WHAT IS REQUIRED: The line holding "(390, 253) = (301, 319): none" is the last one to output; start at the first line of the data, keep every line in between exactly, and leave out pictures.

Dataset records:
┏━━

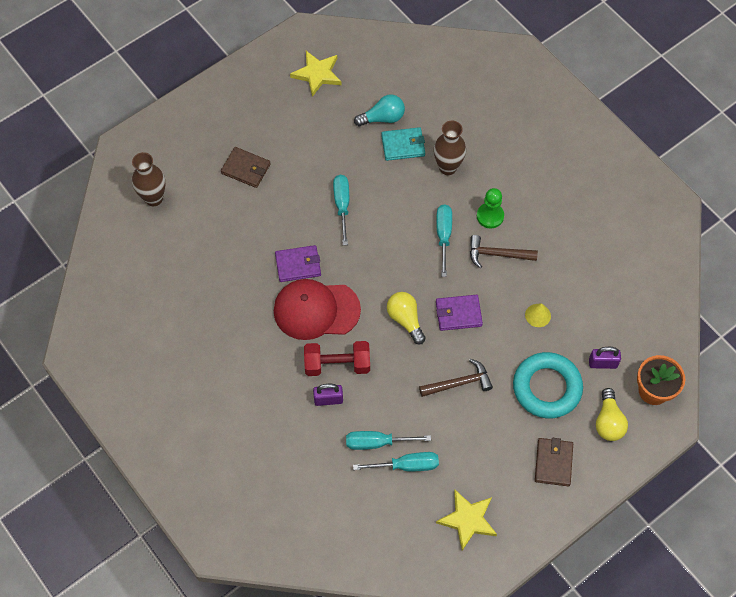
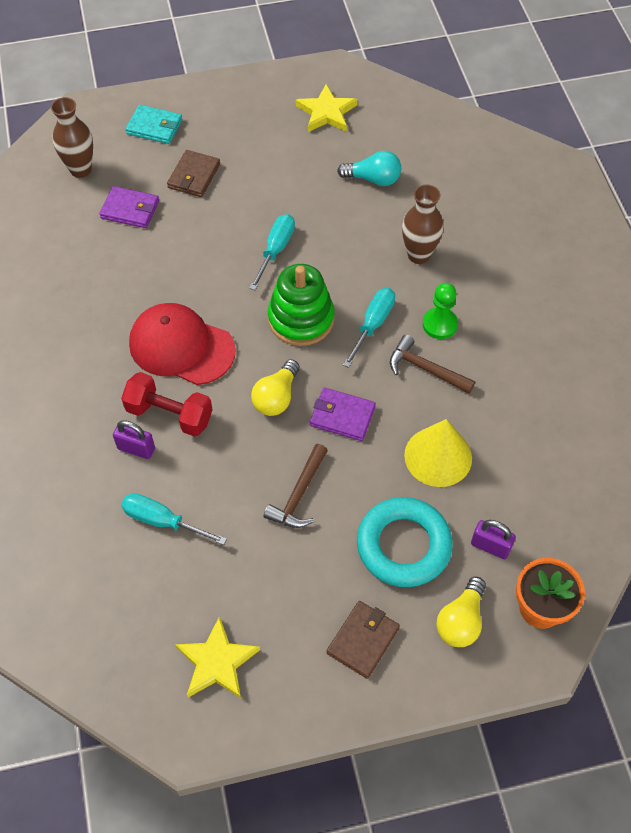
camera: 25 degrees right, 5 degrees down
(246, 169) = (194, 176): brown wallet -> brown wallet turned 60 degrees clockwise
(298, 265) = (190, 292): purple wallet -> purple wallet (130, 209)
(390, 253) = (301, 319): none -> green stacking toy
(403, 145) = (380, 214): turquoise wallet -> turquoise wallet (154, 127)
(405, 319) = (276, 397): yellow light bulb -> yellow light bulb turned 150 degrees counterclockwise
(406, 465) = (181, 563): turquoise screwdriver -> none
(459, 383) = (299, 494): brown hammer -> brown hammer turned 105 degrees clockwise
(538, 315) = (438, 456): yellow cone -> yellow cone, size x1.96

┗━━

RESULT OF THIS EXERCISE:
camera: 25 degrees right, 5 degrees down
(246, 169) = (194, 176): brown wallet -> brown wallet turned 60 degrees clockwise
(298, 265) = (190, 292): purple wallet -> purple wallet (130, 209)
(390, 253) = (301, 319): none -> green stacking toy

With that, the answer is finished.